**Problem details:**
Reproduce the line that contains "exchanged: PureWhitePieceOfCheese <505, 183>" and every line after it through the end of the records, exactly, with nothing added.

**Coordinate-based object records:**
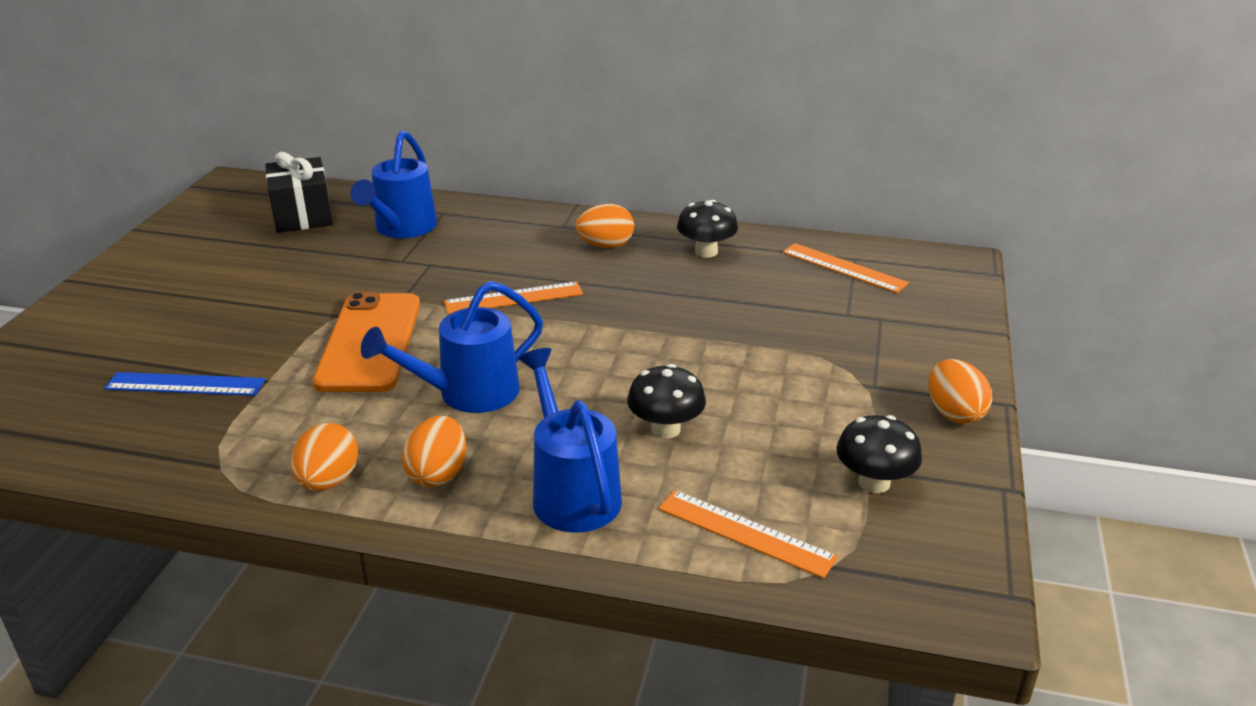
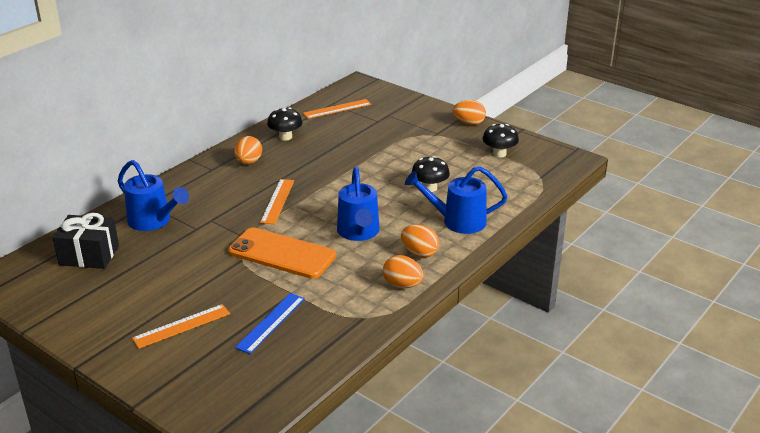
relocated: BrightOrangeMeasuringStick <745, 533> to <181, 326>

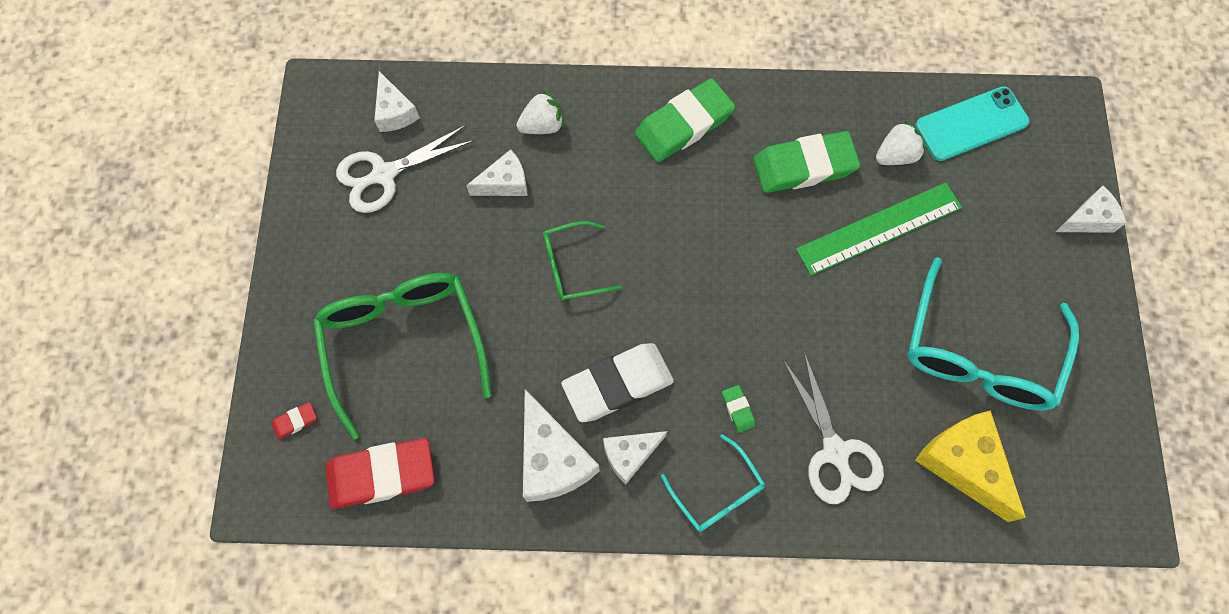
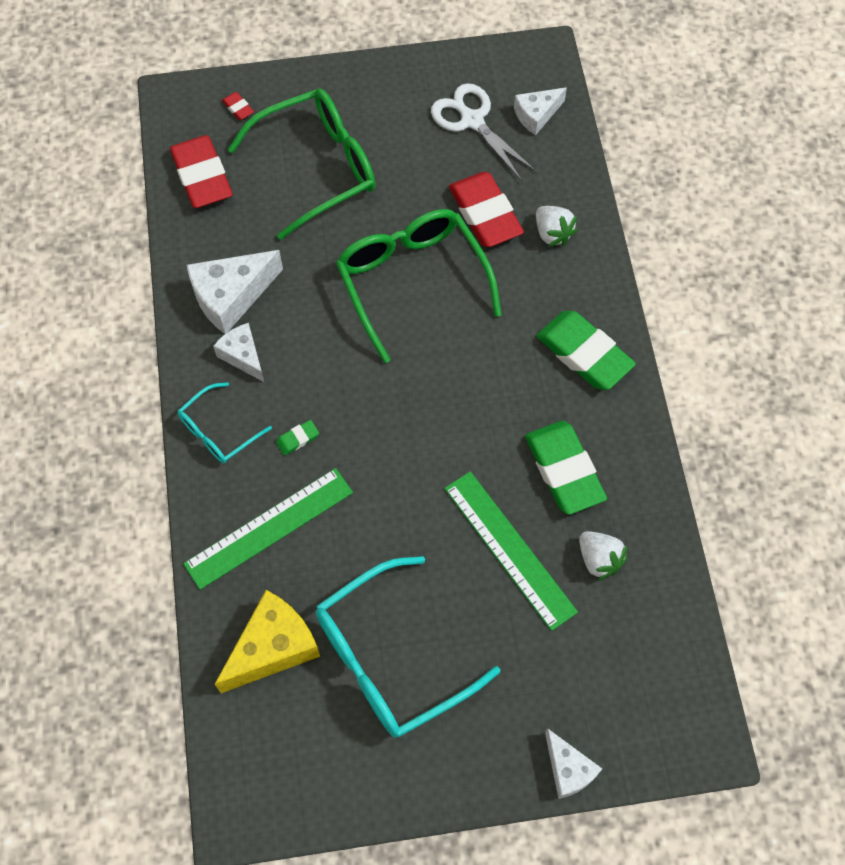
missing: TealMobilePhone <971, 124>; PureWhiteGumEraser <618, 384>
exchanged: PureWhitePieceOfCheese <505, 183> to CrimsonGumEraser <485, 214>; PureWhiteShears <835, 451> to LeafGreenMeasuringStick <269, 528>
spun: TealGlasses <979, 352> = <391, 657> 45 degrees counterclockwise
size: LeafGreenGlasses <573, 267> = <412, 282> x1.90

**Solution:**
exchanged: PureWhitePieceOfCheese <505, 183> to CrimsonGumEraser <485, 214>; PureWhiteShears <835, 451> to LeafGreenMeasuringStick <269, 528>
spun: TealGlasses <979, 352> = <391, 657> 45 degrees counterclockwise
size: LeafGreenGlasses <573, 267> = <412, 282> x1.90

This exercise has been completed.